::: RECORDS PROVIDED :::

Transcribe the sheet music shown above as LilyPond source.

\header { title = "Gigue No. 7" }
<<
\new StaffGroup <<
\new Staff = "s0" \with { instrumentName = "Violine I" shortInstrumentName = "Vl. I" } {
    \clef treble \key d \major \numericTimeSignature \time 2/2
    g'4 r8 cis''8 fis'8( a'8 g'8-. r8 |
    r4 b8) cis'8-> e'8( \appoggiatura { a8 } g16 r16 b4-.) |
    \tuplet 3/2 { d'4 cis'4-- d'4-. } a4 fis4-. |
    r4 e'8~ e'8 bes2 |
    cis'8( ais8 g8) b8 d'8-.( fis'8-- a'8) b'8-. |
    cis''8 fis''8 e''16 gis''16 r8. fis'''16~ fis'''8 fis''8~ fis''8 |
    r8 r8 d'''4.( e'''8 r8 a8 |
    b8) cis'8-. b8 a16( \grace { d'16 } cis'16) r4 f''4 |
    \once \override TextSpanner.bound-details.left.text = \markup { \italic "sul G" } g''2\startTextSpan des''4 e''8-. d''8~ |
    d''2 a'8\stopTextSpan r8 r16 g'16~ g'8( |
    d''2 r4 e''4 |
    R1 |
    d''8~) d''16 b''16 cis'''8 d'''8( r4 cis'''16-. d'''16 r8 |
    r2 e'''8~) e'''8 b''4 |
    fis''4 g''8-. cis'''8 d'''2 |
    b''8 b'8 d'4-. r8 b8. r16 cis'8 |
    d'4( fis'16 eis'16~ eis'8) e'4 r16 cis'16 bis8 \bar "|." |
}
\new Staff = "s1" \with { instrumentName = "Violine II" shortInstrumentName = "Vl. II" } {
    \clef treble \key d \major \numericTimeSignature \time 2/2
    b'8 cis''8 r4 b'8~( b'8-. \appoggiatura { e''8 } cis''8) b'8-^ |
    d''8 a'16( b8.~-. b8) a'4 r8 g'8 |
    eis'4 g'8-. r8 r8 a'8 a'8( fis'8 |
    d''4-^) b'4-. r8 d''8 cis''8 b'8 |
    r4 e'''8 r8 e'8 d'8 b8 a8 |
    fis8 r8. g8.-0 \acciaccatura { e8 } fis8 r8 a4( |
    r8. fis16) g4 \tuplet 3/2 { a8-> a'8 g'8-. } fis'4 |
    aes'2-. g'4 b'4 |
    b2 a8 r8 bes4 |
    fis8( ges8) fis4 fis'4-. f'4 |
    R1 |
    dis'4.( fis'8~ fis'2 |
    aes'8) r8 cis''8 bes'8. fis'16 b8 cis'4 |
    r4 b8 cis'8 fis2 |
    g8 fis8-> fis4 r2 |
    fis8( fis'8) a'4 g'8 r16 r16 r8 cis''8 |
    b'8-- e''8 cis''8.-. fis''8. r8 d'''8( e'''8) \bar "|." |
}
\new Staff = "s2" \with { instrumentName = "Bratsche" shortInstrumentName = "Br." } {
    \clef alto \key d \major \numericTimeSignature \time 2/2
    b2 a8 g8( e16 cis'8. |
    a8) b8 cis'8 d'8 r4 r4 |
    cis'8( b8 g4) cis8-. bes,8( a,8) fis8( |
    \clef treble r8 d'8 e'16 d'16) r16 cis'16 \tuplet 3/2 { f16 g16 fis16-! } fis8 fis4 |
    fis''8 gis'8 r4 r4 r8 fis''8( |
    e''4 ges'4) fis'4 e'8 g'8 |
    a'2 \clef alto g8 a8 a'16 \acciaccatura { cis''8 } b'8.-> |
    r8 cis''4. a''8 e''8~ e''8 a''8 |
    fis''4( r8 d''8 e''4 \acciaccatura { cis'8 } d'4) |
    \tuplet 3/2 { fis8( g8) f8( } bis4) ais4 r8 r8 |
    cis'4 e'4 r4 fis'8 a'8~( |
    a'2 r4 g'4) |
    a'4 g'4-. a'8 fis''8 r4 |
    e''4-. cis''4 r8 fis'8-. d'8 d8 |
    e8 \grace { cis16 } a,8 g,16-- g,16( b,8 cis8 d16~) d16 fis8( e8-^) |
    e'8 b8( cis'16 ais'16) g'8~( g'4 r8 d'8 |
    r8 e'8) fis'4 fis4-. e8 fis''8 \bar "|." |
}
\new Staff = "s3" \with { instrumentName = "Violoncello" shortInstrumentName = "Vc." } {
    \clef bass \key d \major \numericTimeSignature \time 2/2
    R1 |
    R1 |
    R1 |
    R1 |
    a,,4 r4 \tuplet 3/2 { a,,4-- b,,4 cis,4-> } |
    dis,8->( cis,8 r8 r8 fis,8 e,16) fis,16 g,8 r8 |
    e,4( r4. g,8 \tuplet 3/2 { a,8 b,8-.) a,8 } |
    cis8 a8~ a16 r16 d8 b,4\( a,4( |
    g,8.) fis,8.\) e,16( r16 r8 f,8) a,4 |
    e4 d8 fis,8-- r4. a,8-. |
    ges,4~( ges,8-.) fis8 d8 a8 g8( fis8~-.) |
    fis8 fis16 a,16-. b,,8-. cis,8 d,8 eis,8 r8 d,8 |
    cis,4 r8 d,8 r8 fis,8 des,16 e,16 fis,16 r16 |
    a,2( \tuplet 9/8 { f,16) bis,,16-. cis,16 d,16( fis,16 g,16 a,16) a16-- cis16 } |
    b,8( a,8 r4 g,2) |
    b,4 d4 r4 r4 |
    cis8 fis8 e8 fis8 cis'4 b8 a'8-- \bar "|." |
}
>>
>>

:::

### WHAT THE EXERCISE ASKS
Please pick out every line of the material above that contains the string "numericTimeSignature" and copy each one in full.

### TASK ANSWER
    \clef treble \key d \major \numericTimeSignature \time 2/2
    \clef treble \key d \major \numericTimeSignature \time 2/2
    \clef alto \key d \major \numericTimeSignature \time 2/2
    \clef bass \key d \major \numericTimeSignature \time 2/2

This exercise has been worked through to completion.